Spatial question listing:

_____

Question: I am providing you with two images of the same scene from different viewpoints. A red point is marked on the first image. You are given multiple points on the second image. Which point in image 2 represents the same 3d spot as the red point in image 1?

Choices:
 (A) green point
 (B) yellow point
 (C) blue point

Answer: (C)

_____

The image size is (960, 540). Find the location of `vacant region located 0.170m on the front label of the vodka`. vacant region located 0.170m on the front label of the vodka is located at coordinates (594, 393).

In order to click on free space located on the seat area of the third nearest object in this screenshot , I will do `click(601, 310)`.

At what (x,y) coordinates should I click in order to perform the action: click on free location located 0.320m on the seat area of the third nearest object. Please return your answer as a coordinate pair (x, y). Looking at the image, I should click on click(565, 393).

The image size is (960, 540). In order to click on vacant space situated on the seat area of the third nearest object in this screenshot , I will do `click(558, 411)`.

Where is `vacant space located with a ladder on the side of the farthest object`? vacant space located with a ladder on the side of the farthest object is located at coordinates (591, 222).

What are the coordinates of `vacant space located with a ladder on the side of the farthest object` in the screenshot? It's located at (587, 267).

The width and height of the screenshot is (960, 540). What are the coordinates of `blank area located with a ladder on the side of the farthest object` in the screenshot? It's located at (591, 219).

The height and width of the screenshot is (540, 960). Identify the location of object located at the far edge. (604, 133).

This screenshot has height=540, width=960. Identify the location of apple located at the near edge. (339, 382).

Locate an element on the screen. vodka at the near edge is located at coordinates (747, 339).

_____

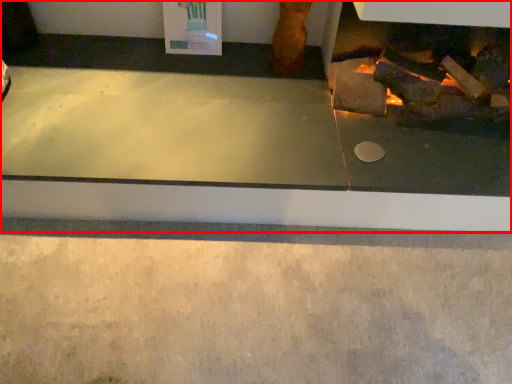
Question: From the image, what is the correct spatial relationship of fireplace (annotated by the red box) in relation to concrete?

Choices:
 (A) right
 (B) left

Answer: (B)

_____

[Set problem] Pull out every line of the listing above that contains the string "point", matching case exactly.

[Written solution]
Question: I am providing you with two images of the same scene from different viewpoints. A red point is marked on the first image. You are given multiple points on the second image. Which point in image 2 represents the same 3d spot as the red point in image 1?
 (A) green point
 (B) yellow point
 (C) blue point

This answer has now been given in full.